§ WHAT THE EXERCISE ASKS
All of the data that follows should be retyped exactly as it appears.

(Object transformation records)
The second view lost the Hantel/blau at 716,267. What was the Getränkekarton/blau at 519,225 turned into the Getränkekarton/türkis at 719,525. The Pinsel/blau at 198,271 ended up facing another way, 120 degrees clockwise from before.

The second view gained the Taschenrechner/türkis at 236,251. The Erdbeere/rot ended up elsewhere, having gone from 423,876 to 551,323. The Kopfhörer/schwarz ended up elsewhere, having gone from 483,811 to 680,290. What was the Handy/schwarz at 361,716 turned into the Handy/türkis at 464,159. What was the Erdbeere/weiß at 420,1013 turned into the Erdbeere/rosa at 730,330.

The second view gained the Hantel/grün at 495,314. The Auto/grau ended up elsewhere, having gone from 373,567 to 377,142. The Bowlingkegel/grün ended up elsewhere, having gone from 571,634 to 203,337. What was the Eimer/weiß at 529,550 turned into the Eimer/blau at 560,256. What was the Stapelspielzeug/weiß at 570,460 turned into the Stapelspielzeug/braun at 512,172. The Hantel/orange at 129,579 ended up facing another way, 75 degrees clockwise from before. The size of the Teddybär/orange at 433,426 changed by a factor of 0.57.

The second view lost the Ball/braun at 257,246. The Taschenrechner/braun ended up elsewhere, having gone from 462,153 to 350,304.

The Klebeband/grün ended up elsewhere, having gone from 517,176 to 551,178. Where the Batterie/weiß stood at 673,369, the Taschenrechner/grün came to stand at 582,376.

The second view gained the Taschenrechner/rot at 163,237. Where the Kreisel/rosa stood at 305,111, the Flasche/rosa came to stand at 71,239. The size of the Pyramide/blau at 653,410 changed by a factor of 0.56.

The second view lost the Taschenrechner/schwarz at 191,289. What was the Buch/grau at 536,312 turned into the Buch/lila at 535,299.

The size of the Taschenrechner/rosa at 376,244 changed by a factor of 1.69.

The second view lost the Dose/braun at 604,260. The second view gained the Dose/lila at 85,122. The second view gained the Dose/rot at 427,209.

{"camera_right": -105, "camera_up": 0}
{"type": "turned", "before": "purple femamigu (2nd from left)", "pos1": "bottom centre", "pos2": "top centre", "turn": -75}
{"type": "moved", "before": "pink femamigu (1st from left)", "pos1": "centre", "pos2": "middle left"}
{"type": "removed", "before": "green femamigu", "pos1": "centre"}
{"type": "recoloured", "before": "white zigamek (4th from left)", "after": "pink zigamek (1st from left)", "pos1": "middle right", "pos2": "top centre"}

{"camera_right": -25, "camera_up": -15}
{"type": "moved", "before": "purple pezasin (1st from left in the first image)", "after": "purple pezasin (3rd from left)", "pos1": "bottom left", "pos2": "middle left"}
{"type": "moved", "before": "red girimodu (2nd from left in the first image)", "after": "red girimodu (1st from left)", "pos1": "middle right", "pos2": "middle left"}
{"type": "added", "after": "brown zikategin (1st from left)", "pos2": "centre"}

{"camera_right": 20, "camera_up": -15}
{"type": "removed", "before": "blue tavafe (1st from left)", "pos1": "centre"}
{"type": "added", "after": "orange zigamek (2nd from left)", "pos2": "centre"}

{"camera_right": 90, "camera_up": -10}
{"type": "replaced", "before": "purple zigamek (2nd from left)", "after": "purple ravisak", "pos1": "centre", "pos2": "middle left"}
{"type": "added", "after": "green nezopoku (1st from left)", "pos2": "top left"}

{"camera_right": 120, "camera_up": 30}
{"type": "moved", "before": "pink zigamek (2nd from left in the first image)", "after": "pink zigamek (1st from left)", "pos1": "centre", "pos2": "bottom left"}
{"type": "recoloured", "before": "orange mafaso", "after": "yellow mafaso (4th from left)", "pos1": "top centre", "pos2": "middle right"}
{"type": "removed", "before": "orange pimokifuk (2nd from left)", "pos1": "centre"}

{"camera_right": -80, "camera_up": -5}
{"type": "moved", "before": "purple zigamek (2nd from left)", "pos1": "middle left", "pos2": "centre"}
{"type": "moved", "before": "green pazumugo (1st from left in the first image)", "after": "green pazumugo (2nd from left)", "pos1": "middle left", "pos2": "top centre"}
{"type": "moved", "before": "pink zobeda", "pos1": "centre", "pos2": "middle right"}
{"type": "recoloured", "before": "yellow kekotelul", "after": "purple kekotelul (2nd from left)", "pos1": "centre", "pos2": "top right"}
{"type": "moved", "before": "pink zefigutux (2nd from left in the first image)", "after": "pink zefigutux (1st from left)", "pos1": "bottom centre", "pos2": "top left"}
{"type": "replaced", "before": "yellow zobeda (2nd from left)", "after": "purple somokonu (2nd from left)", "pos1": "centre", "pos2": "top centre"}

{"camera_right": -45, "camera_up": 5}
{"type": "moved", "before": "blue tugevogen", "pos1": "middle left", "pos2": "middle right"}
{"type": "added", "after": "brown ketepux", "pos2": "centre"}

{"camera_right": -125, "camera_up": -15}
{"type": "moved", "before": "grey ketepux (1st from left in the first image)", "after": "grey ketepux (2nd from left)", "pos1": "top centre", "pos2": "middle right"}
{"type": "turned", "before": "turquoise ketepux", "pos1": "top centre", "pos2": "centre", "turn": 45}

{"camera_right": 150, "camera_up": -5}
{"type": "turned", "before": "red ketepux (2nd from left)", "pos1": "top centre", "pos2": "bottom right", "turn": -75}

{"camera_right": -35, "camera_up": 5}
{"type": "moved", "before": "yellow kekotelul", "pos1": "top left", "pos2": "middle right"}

§ REPLY TO THE TASK
The second view lost the Hantel/blau at 716,267. What was the Getränkekarton/blau at 519,225 turned into the Getränkekarton/türkis at 719,525. The Pinsel/blau at 198,271 ended up facing another way, 120 degrees clockwise from before.

The second view gained the Taschenrechner/türkis at 236,251. The Erdbeere/rot ended up elsewhere, having gone from 423,876 to 551,323. The Kopfhörer/schwarz ended up elsewhere, having gone from 483,811 to 680,290. What was the Handy/schwarz at 361,716 turned into the Handy/türkis at 464,159. What was the Erdbeere/weiß at 420,1013 turned into the Erdbeere/rosa at 730,330.

The second view gained the Hantel/grün at 495,314. The Auto/grau ended up elsewhere, having gone from 373,567 to 377,142. The Bowlingkegel/grün ended up elsewhere, having gone from 571,634 to 203,337. What was the Eimer/weiß at 529,550 turned into the Eimer/blau at 560,256. What was the Stapelspielzeug/weiß at 570,460 turned into the Stapelspielzeug/braun at 512,172. The Hantel/orange at 129,579 ended up facing another way, 75 degrees clockwise from before. The size of the Teddybär/orange at 433,426 changed by a factor of 0.57.

The second view lost the Ball/braun at 257,246. The Taschenrechner/braun ended up elsewhere, having gone from 462,153 to 350,304.

The Klebeband/grün ended up elsewhere, having gone from 517,176 to 551,178. Where the Batterie/weiß stood at 673,369, the Taschenrechner/grün came to stand at 582,376.

The second view gained the Taschenrechner/rot at 163,237. Where the Kreisel/rosa stood at 305,111, the Flasche/rosa came to stand at 71,239. The size of the Pyramide/blau at 653,410 changed by a factor of 0.56.

The second view lost the Taschenrechner/schwarz at 191,289. What was the Buch/grau at 536,312 turned into the Buch/lila at 535,299.

The size of the Taschenrechner/rosa at 376,244 changed by a factor of 1.69.

The second view lost the Dose/braun at 604,260. The second view gained the Dose/lila at 85,122. The second view gained the Dose/rot at 427,209.

{"camera_right": -105, "camera_up": 0}
{"type": "turned", "before": "purple femamigu (2nd from left)", "pos1": "bottom centre", "pos2": "top centre", "turn": -75}
{"type": "moved", "before": "pink femamigu (1st from left)", "pos1": "centre", "pos2": "middle left"}
{"type": "removed", "before": "green femamigu", "pos1": "centre"}
{"type": "recoloured", "before": "white zigamek (4th from left)", "after": "pink zigamek (1st from left)", "pos1": "middle right", "pos2": "top centre"}

{"camera_right": -25, "camera_up": -15}
{"type": "moved", "before": "purple pezasin (1st from left in the first image)", "after": "purple pezasin (3rd from left)", "pos1": "bottom left", "pos2": "middle left"}
{"type": "moved", "before": "red girimodu (2nd from left in the first image)", "after": "red girimodu (1st from left)", "pos1": "middle right", "pos2": "middle left"}
{"type": "added", "after": "brown zikategin (1st from left)", "pos2": "centre"}

{"camera_right": 20, "camera_up": -15}
{"type": "removed", "before": "blue tavafe (1st from left)", "pos1": "centre"}
{"type": "added", "after": "orange zigamek (2nd from left)", "pos2": "centre"}

{"camera_right": 90, "camera_up": -10}
{"type": "replaced", "before": "purple zigamek (2nd from left)", "after": "purple ravisak", "pos1": "centre", "pos2": "middle left"}
{"type": "added", "after": "green nezopoku (1st from left)", "pos2": "top left"}

{"camera_right": 120, "camera_up": 30}
{"type": "moved", "before": "pink zigamek (2nd from left in the first image)", "after": "pink zigamek (1st from left)", "pos1": "centre", "pos2": "bottom left"}
{"type": "recoloured", "before": "orange mafaso", "after": "yellow mafaso (4th from left)", "pos1": "top centre", "pos2": "middle right"}
{"type": "removed", "before": "orange pimokifuk (2nd from left)", "pos1": "centre"}

{"camera_right": -80, "camera_up": -5}
{"type": "moved", "before": "purple zigamek (2nd from left)", "pos1": "middle left", "pos2": "centre"}
{"type": "moved", "before": "green pazumugo (1st from left in the first image)", "after": "green pazumugo (2nd from left)", "pos1": "middle left", "pos2": "top centre"}
{"type": "moved", "before": "pink zobeda", "pos1": "centre", "pos2": "middle right"}
{"type": "recoloured", "before": "yellow kekotelul", "after": "purple kekotelul (2nd from left)", "pos1": "centre", "pos2": "top right"}
{"type": "moved", "before": "pink zefigutux (2nd from left in the first image)", "after": "pink zefigutux (1st from left)", "pos1": "bottom centre", "pos2": "top left"}
{"type": "replaced", "before": "yellow zobeda (2nd from left)", "after": "purple somokonu (2nd from left)", "pos1": "centre", "pos2": "top centre"}

{"camera_right": -45, "camera_up": 5}
{"type": "moved", "before": "blue tugevogen", "pos1": "middle left", "pos2": "middle right"}
{"type": "added", "after": "brown ketepux", "pos2": "centre"}

{"camera_right": -125, "camera_up": -15}
{"type": "moved", "before": "grey ketepux (1st from left in the first image)", "after": "grey ketepux (2nd from left)", "pos1": "top centre", "pos2": "middle right"}
{"type": "turned", "before": "turquoise ketepux", "pos1": "top centre", "pos2": "centre", "turn": 45}

{"camera_right": 150, "camera_up": -5}
{"type": "turned", "before": "red ketepux (2nd from left)", "pos1": "top centre", "pos2": "bottom right", "turn": -75}

{"camera_right": -35, "camera_up": 5}
{"type": "moved", "before": "yellow kekotelul", "pos1": "top left", "pos2": "middle right"}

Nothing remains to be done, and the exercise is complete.